TASK DIRECTIONS: Check each line of the listing below for the string "section", and copy the ones that have it.

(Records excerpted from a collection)
******************************

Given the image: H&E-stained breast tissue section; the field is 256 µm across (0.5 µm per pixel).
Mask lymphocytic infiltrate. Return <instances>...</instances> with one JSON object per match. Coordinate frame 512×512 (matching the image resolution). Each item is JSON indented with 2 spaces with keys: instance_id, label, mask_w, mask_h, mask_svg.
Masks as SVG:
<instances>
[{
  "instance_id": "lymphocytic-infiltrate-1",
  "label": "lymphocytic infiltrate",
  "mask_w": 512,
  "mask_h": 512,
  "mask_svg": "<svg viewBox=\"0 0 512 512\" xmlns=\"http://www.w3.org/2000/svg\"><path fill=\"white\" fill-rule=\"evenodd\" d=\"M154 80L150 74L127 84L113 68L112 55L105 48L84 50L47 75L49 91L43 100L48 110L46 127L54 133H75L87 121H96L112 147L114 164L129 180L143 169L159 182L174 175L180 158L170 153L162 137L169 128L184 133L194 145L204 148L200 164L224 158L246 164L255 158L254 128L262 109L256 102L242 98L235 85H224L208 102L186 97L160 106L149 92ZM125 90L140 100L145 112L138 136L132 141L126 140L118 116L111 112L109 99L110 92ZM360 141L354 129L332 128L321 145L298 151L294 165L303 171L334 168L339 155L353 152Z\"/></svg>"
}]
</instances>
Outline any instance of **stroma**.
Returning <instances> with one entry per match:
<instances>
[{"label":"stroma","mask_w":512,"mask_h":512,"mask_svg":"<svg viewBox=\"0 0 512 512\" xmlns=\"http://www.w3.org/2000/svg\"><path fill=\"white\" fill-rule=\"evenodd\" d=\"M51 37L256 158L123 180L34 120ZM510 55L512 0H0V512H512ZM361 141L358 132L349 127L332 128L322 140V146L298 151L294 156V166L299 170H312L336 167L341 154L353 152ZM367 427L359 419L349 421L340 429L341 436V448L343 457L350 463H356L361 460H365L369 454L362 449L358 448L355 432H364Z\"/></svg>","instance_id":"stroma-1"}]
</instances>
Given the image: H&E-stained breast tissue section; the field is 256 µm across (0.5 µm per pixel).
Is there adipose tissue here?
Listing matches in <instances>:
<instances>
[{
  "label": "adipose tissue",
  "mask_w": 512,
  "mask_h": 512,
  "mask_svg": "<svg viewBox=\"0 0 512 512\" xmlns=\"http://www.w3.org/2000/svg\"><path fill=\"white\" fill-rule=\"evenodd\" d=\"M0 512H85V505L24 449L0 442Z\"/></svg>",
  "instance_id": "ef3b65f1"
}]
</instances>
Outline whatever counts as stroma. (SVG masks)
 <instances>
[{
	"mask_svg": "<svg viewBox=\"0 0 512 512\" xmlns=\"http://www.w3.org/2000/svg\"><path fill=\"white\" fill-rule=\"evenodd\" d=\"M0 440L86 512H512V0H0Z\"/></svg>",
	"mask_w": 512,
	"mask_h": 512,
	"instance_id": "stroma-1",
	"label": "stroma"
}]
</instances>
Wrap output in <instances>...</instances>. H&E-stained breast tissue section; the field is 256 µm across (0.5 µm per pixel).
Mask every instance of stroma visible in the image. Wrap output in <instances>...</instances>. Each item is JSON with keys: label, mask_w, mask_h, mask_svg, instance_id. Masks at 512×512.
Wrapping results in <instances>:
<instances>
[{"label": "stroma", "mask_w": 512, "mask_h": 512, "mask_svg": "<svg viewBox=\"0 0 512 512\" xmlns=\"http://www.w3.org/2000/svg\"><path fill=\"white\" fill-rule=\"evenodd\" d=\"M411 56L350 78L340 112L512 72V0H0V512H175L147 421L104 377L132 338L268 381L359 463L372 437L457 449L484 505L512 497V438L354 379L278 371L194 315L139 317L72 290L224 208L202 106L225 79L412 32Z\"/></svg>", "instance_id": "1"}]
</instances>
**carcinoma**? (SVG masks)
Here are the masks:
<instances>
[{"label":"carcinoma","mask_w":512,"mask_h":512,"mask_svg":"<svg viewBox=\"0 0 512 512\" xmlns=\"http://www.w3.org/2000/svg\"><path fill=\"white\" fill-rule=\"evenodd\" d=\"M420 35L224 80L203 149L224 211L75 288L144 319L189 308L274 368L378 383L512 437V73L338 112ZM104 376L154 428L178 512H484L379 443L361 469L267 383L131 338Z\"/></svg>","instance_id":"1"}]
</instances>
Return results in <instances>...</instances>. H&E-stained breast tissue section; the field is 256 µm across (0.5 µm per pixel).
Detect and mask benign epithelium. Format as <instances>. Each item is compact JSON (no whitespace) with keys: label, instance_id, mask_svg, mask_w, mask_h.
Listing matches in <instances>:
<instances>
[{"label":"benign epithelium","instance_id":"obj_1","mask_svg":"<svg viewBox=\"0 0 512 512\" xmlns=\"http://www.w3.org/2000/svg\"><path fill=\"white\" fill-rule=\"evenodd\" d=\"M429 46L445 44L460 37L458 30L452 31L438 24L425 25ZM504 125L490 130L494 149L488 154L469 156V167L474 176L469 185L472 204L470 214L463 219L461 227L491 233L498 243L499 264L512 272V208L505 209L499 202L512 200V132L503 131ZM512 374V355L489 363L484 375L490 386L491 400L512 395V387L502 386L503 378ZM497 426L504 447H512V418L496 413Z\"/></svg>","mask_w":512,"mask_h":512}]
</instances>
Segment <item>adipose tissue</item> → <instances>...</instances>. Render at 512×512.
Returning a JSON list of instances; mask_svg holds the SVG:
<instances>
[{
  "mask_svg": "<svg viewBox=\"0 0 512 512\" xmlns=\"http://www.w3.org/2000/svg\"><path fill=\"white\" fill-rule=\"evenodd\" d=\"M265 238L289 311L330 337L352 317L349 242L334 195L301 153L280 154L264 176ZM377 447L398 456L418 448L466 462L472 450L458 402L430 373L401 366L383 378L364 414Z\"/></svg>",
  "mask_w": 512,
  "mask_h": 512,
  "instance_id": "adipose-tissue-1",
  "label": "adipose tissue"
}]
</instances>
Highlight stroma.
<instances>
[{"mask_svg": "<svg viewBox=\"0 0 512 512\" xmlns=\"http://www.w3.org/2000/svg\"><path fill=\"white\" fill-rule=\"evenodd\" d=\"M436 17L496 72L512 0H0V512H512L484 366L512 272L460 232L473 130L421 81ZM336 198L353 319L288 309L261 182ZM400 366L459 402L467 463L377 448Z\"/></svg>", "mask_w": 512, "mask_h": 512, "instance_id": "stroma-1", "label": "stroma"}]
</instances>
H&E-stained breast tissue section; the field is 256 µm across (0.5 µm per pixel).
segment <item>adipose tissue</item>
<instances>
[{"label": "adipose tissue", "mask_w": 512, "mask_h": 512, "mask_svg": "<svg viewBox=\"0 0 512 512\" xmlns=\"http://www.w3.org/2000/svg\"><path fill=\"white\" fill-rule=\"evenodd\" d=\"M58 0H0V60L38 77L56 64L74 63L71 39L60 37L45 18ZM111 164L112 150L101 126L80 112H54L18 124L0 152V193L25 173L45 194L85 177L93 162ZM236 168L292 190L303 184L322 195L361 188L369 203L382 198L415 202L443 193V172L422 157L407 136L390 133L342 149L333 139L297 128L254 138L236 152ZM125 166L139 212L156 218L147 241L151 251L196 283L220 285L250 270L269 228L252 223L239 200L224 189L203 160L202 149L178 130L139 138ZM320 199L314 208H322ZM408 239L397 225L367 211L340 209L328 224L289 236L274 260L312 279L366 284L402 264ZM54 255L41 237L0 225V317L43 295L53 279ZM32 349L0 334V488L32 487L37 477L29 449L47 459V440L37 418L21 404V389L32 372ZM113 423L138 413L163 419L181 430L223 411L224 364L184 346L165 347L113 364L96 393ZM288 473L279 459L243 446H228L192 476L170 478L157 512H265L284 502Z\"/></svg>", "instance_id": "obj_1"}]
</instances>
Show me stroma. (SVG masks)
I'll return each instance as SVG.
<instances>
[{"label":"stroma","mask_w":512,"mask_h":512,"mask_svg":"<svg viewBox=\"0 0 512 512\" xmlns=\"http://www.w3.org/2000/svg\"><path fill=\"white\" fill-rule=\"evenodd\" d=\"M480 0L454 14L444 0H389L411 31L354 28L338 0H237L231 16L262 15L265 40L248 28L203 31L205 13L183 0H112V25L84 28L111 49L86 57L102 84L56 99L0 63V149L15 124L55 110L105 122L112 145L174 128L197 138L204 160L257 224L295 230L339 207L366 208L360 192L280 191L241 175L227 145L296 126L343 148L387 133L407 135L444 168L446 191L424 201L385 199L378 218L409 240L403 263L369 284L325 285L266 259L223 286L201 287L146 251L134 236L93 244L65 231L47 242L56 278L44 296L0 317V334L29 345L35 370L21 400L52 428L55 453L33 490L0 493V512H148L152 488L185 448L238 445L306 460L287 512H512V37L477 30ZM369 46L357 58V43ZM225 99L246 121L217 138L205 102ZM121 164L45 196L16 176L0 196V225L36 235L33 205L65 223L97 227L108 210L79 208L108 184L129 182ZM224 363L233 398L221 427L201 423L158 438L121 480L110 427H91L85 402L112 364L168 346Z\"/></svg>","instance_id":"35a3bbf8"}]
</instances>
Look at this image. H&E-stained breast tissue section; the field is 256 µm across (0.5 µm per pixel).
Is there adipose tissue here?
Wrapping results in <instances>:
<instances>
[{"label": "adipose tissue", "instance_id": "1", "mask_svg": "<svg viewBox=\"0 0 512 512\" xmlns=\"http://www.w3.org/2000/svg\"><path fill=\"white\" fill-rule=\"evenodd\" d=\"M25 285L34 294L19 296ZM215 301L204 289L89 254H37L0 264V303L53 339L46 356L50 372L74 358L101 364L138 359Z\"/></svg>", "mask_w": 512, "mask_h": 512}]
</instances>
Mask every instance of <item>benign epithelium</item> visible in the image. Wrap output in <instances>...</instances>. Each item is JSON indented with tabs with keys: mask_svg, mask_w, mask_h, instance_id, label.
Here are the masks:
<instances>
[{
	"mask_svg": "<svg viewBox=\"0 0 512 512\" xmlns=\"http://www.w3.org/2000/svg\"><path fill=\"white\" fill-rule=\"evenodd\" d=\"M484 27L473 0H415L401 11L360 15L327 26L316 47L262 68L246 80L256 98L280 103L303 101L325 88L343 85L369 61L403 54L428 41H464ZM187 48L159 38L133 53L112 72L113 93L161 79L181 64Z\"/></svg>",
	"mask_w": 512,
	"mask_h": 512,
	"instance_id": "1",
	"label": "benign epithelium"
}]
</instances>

******************************

REPLY:
Given the image: H&E-stained breast tissue section; the field is 256 µm across (0.5 µm per pixel).
Given the image: H&E-stained breast tissue section; the field is 256 µm across (0.5 µm per pixel).
Wrap output in <instances>...</instances>. H&E-stained breast tissue section; the field is 256 µm across (0.5 µm per pixel).
Return results in <instances>...</instances>. H&E-stained breast tissue section; the field is 256 µm across (0.5 µm per pixel).
H&E-stained breast tissue section; the field is 256 µm across (0.5 µm per pixel).
Look at this image. H&E-stained breast tissue section; the field is 256 µm across (0.5 µm per pixel).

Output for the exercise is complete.